Your task: The line containing "[(212,8),(204,0),(187,0),(190,3),(203,16),(212,8)]" and every line after it to the end of the records: set those down exactly, without any pictures.

Entries shown:
━━━━━━
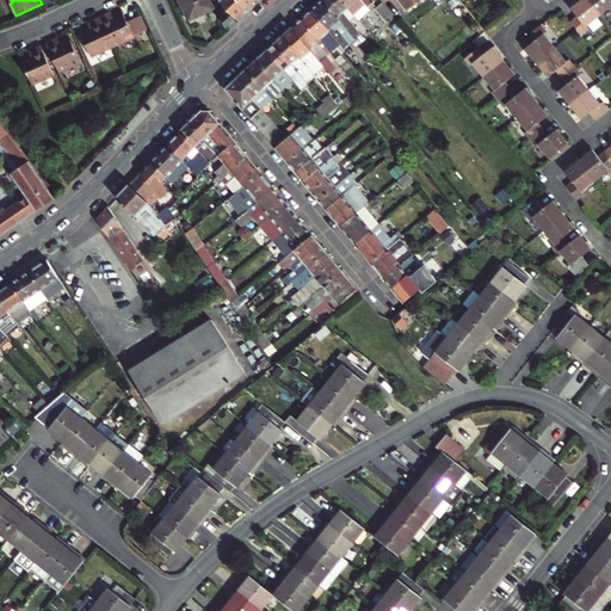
[(209,0),(178,0),(190,24),(205,17),(204,14),(214,10),(209,0)]
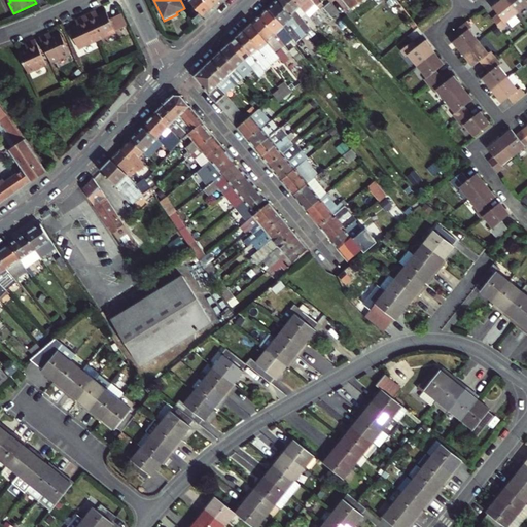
[(212,8),(204,0),(187,0),(190,3),(203,16),(212,8)]
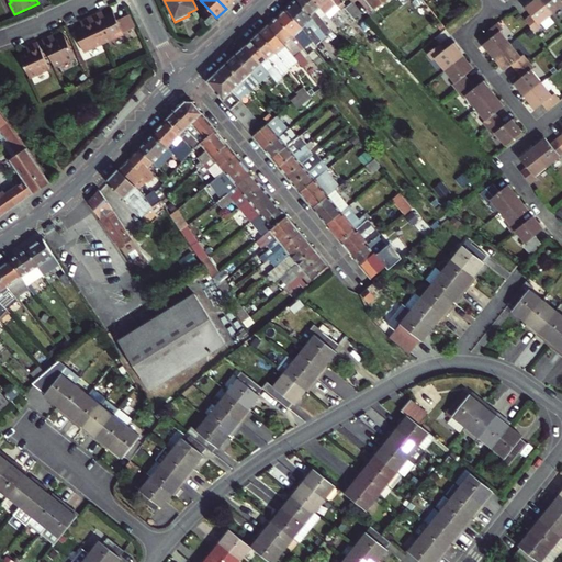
[(316,44),(326,35),(298,0),(295,0),(287,9),(303,29),(313,41),(316,44)]
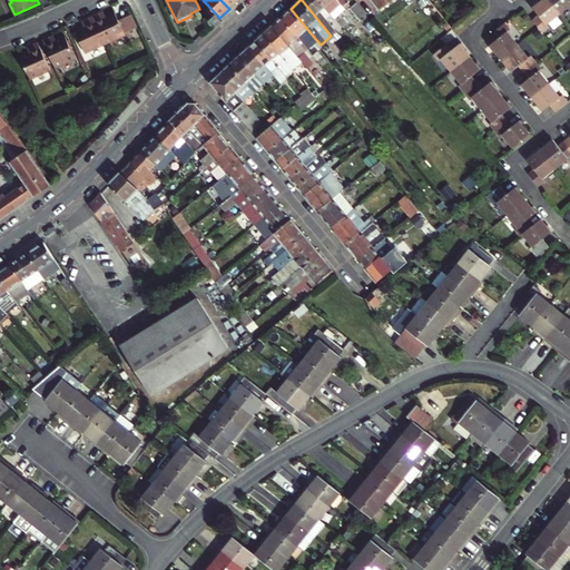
[(331,13),(320,0),(302,0),(331,36),(335,40),(341,37),(326,18),(331,15),(331,13)]
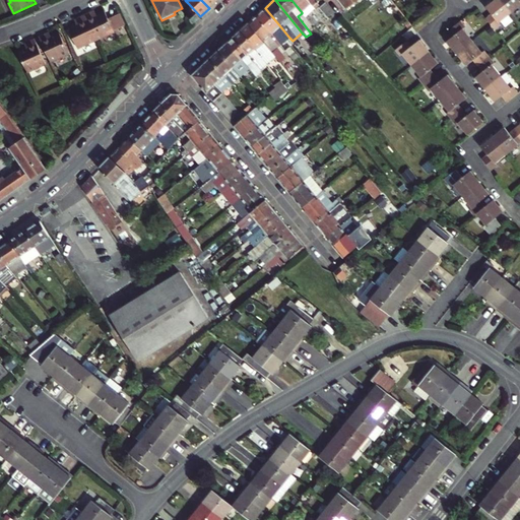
[(291,0),(302,12),(302,13),(306,17),(319,5),(317,3),(319,1),(318,0),(291,0)]
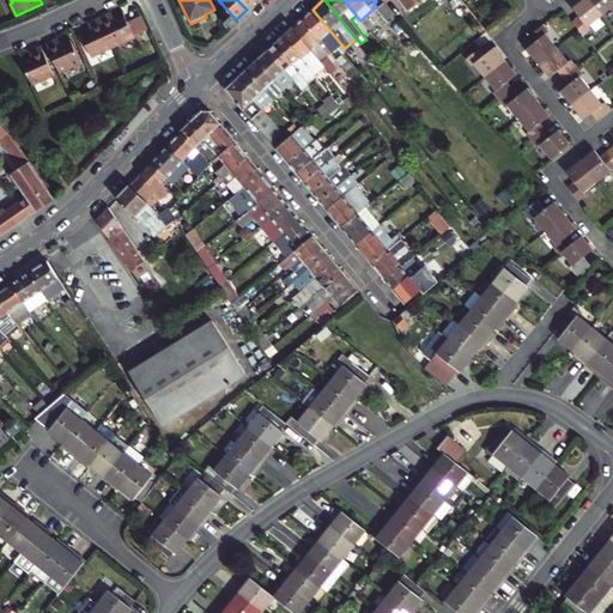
[(399,0),(408,11),(423,0),(399,0)]
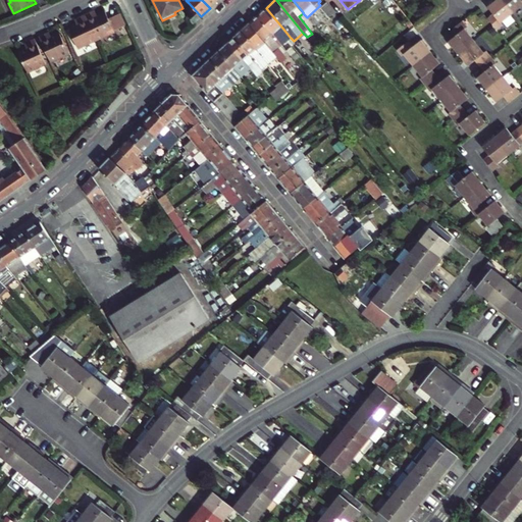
[(487,17),(497,30),(503,24),(501,22),(513,13),(501,0),(494,0),(487,6),(492,13),(487,17)]
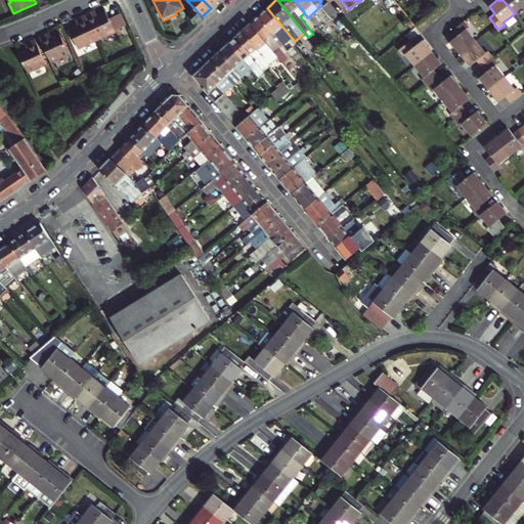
[(523,0),(503,0),(515,13),(523,5),(523,0)]
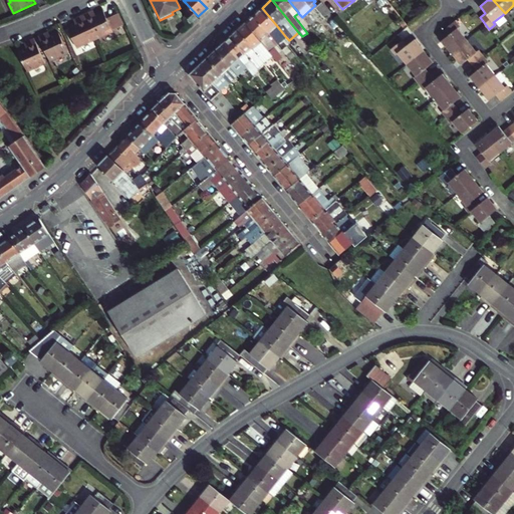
[(322,2),(315,8),(329,24),(336,18),(322,2)]
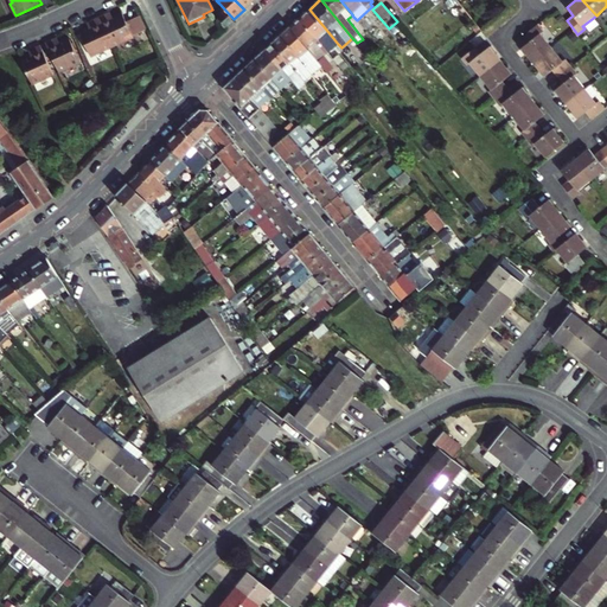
[(225,27),(234,19),(219,4),(216,7),(225,27)]
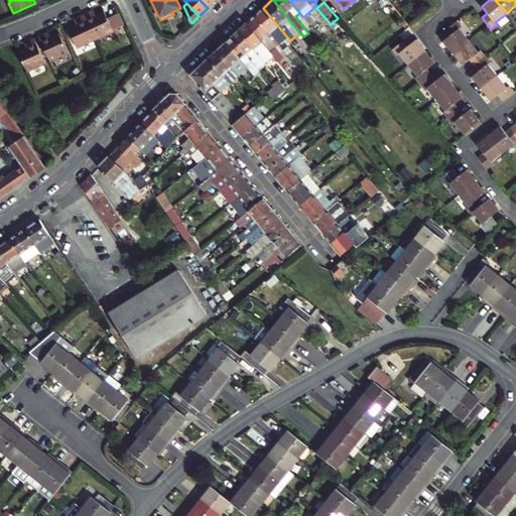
[(255,15),(278,44),(283,41),(274,30),(278,26),(263,8),(255,15)]
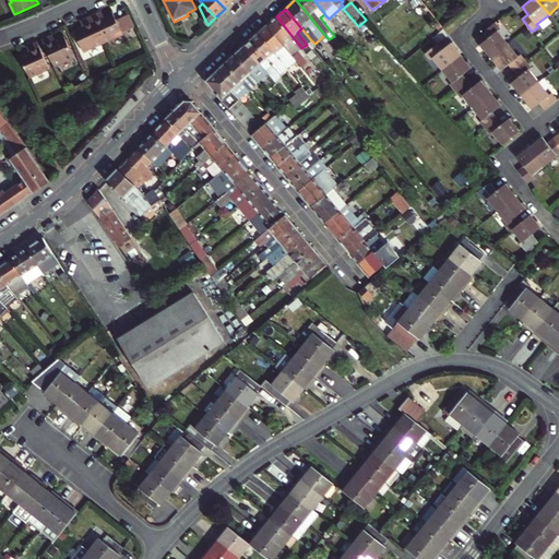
[(98,12),(91,15),(104,43),(125,33),(123,32),(135,26),(129,13),(118,19),(114,11),(105,15),(100,18),(98,12)]
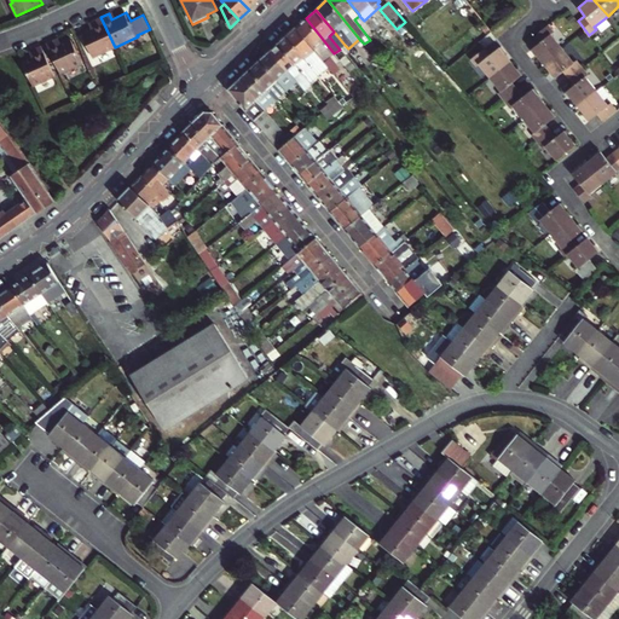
[(96,27),(92,28),(82,33),(93,56),(115,47),(100,17),(93,19),(96,27)]
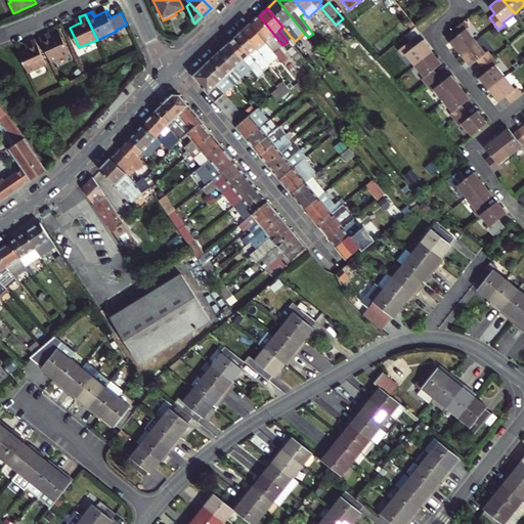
[(259,15),(251,23),(278,56),(286,66),(291,61),(279,48),(282,45),(259,15)]
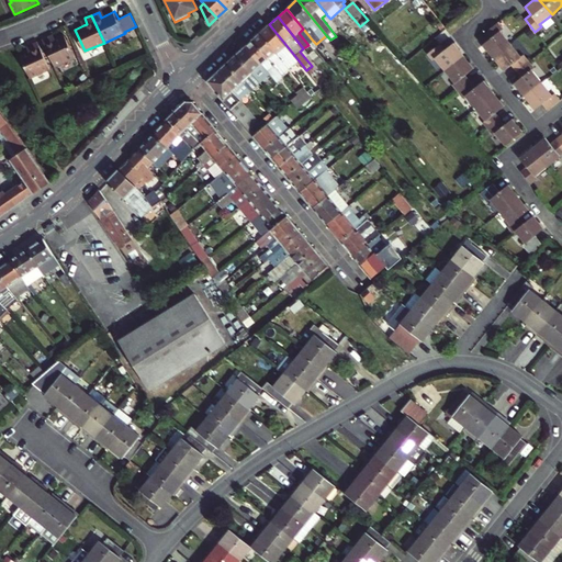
[(503,29),(497,22),(485,32),(490,38),(483,44),(494,57),(510,44),(501,31),(503,29)]
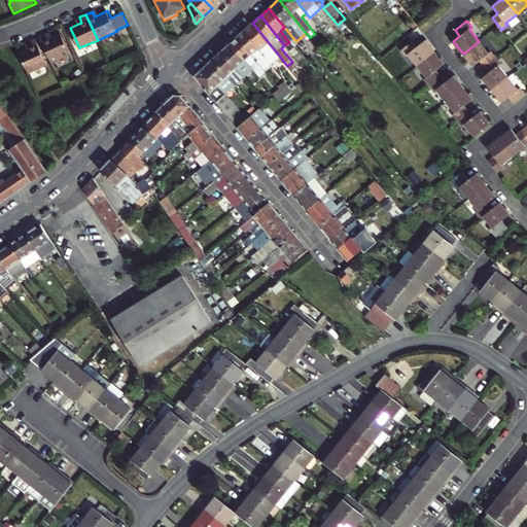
[(271,64),(280,57),(252,23),(244,31),(271,64)]
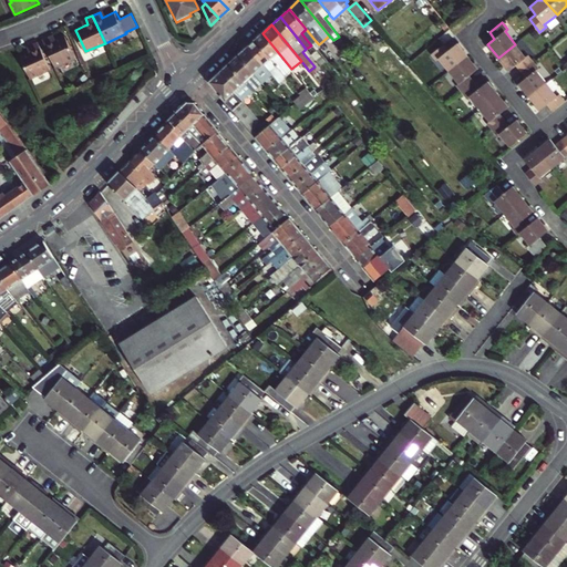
[(316,41),(306,29),(301,33),(311,45),(316,41)]
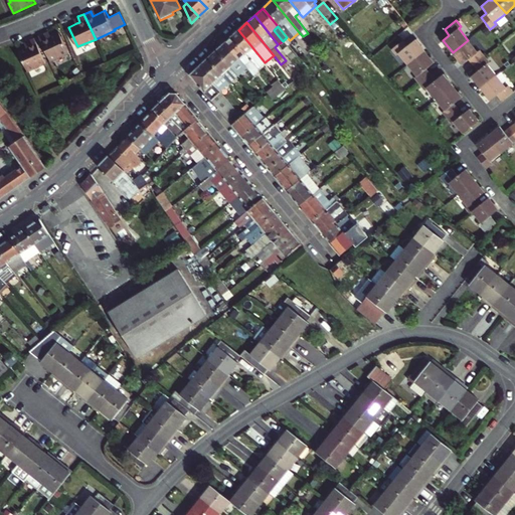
[(38,34),(50,59),(69,50),(60,30),(51,34),(47,36),(45,31),(38,34)]
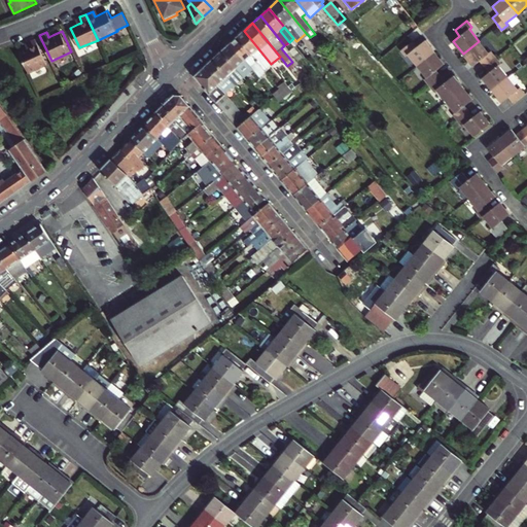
[(244,31),(238,37),(265,69),(271,64),(244,31)]
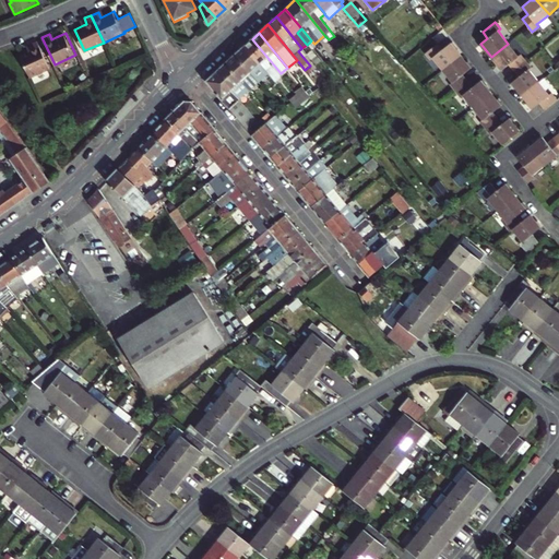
[(38,39),(31,43),(33,48),(30,49),(20,55),(30,75),(50,67),(38,39)]
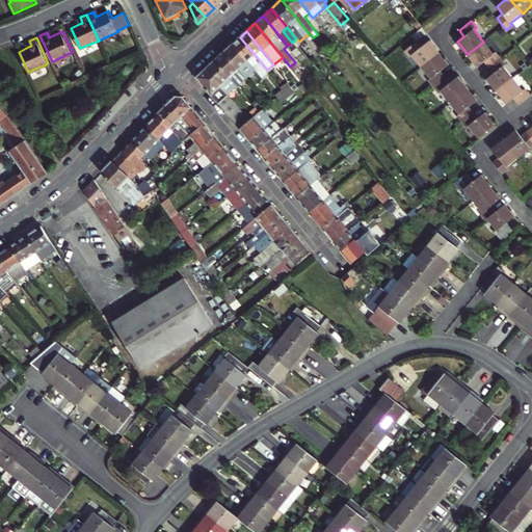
[(233,44),(257,72),(261,77),(268,71),(267,70),(240,37),(233,44)]
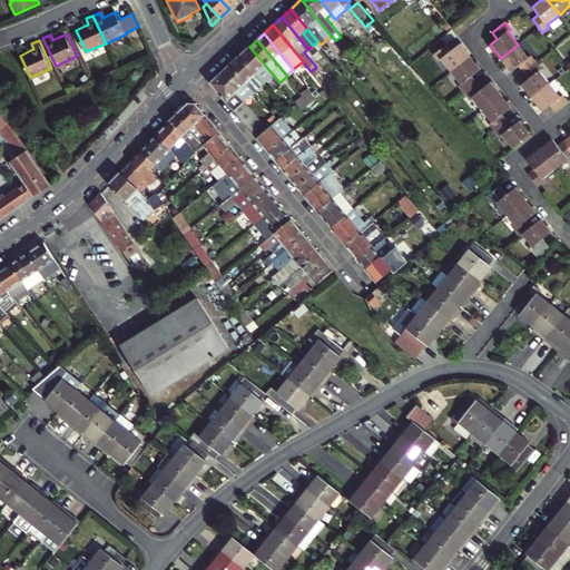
[(327,43),(322,48),(328,56),(333,51),(327,43)]
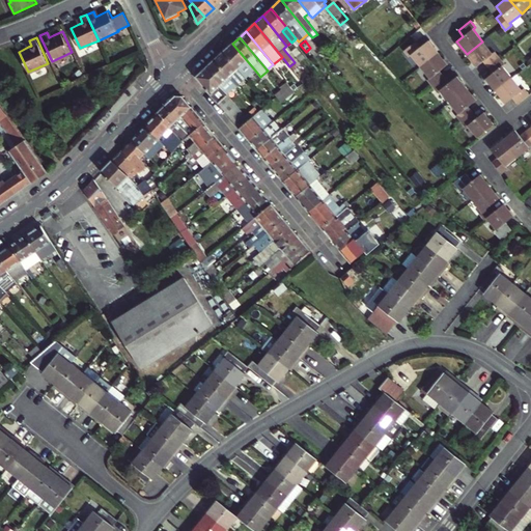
[(420,66),(438,52),(428,40),(420,47),(415,42),(403,50),(409,56),(411,55),(420,66)]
━━━━━━
Written solution:
[(212,8),(204,0),(187,0),(190,3),(203,16),(212,8)]
[(316,44),(326,35),(298,0),(295,0),(287,9),(303,29),(313,41),(316,44)]
[(331,13),(320,0),(302,0),(331,36),(335,40),(341,37),(326,18),(331,15),(331,13)]
[(291,0),(302,12),(302,13),(306,17),(319,5),(317,3),(319,1),(318,0),(291,0)]
[(399,0),(408,11),(423,0),(399,0)]
[(487,17),(497,30),(503,24),(501,22),(513,13),(501,0),(494,0),(487,6),(492,13),(487,17)]
[(523,0),(503,0),(515,13),(523,5),(523,0)]
[(322,2),(315,8),(329,24),(336,18),(322,2)]
[(225,27),(234,19),(219,4),(216,7),(225,27)]
[(255,15),(278,44),(283,41),(274,30),(278,26),(263,8),(255,15)]
[(98,12),(91,15),(104,43),(125,33),(123,32),(135,26),(129,13),(118,19),(114,11),(105,15),(100,18),(98,12)]
[(96,27),(92,28),(82,33),(93,56),(115,47),(100,17),(93,19),(96,27)]
[(259,15),(251,23),(278,56),(286,66),(291,61),(279,48),(282,45),(259,15)]
[(503,29),(497,22),(485,32),(490,38),(483,44),(494,57),(510,44),(501,31),(503,29)]
[(271,64),(280,57),(252,23),(244,31),(271,64)]
[(316,41),(306,29),(301,33),(311,45),(316,41)]
[(38,34),(50,59),(69,50),(60,30),(51,34),(47,36),(45,31),(38,34)]
[(244,31),(238,37),(265,69),(271,64),(244,31)]
[(38,39),(31,43),(33,48),(30,49),(20,55),(30,75),(50,67),(38,39)]
[(233,44),(257,72),(261,77),(268,71),(267,70),(240,37),(233,44)]
[(327,43),(322,48),(328,56),(333,51),(327,43)]
[(420,66),(438,52),(428,40),(420,47),(415,42),(403,50),(409,56),(411,55),(420,66)]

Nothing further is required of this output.